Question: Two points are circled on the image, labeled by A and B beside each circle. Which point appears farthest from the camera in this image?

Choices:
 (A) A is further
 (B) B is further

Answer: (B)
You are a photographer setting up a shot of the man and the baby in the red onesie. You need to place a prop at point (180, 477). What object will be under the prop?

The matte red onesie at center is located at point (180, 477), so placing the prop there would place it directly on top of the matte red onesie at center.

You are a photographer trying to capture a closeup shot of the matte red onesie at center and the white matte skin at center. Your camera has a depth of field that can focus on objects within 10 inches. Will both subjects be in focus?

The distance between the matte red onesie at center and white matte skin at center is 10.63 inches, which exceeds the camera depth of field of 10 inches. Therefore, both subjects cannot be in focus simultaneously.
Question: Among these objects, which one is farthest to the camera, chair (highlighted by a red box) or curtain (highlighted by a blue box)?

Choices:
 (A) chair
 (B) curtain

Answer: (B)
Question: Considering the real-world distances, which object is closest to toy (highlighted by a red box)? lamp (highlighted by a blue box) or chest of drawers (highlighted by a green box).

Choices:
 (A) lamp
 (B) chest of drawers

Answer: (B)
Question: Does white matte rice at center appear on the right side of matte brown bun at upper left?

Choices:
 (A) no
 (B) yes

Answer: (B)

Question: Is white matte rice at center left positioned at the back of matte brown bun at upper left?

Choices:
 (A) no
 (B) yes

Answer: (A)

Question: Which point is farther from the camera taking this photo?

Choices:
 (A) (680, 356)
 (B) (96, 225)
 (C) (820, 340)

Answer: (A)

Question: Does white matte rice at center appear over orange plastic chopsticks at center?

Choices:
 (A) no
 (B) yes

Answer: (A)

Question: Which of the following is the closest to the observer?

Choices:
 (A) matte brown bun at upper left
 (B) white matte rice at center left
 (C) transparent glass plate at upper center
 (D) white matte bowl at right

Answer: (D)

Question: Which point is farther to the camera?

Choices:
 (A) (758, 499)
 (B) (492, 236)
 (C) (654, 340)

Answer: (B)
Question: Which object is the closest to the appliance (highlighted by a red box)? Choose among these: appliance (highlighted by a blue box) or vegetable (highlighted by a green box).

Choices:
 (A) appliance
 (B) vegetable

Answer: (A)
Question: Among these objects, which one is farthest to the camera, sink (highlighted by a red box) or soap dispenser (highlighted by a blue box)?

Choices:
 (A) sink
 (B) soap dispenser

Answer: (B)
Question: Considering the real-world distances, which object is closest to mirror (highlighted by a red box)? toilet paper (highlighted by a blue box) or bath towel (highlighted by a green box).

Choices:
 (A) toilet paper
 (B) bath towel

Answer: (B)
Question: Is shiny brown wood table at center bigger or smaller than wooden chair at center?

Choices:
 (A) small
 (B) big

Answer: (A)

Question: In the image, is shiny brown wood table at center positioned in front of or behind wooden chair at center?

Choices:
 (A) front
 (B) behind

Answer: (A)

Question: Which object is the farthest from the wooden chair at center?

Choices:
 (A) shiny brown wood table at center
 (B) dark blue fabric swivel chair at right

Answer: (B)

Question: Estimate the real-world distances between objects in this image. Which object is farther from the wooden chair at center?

| To do |
Rewrite the records from their start through the line containing "You are a photographer setting", with "circled" replaced by "marked" and nothing else changed.

| Result for this exercise |
Question: Two points are marked on the image, labeled by A and B beside each circle. Which point appears farthest from the camera in this image?

Choices:
 (A) A is further
 (B) B is further

Answer: (B)
You are a photographer setting up a shot of the man and the baby in the red onesie. You need to place a prop at point (180, 477). What object will be under the prop?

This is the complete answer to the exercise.